Problem description: Copy the lines below word for word, leaving out any pictures.

Records for this exercise:
=-=-=-=-=
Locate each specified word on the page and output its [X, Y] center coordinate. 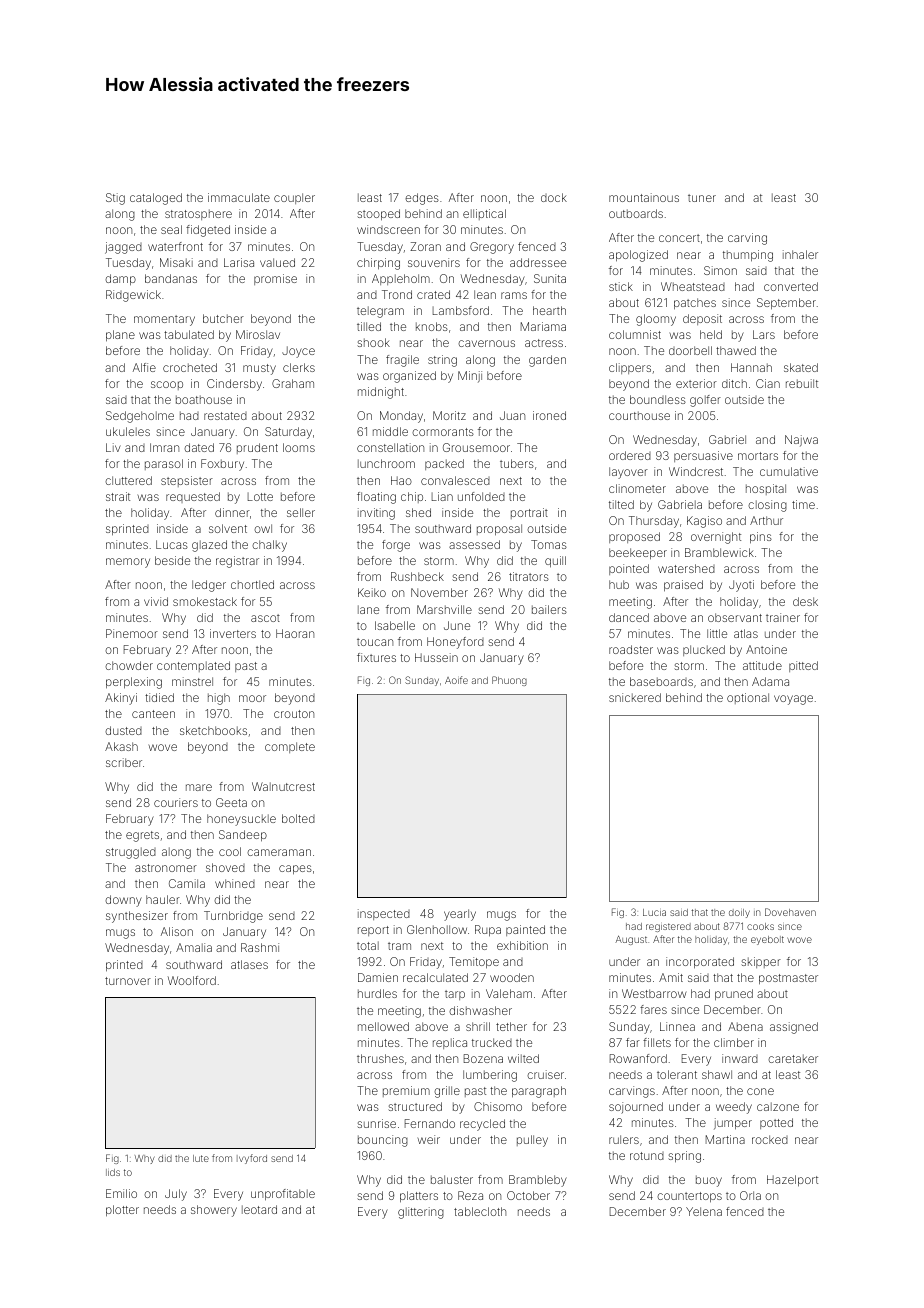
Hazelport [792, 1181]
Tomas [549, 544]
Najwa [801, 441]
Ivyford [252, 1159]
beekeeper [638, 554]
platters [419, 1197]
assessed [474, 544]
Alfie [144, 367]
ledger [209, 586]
=-=-=-=-=
Response to this exercise:
Locate each specified word on the page and output its [X, Y] center coordinate. 
Hazelport [792, 1181]
Tomas [549, 544]
Najwa [801, 441]
Ivyford [252, 1159]
beekeeper [638, 554]
platters [419, 1197]
assessed [474, 544]
Alfie [144, 367]
ledger [209, 586]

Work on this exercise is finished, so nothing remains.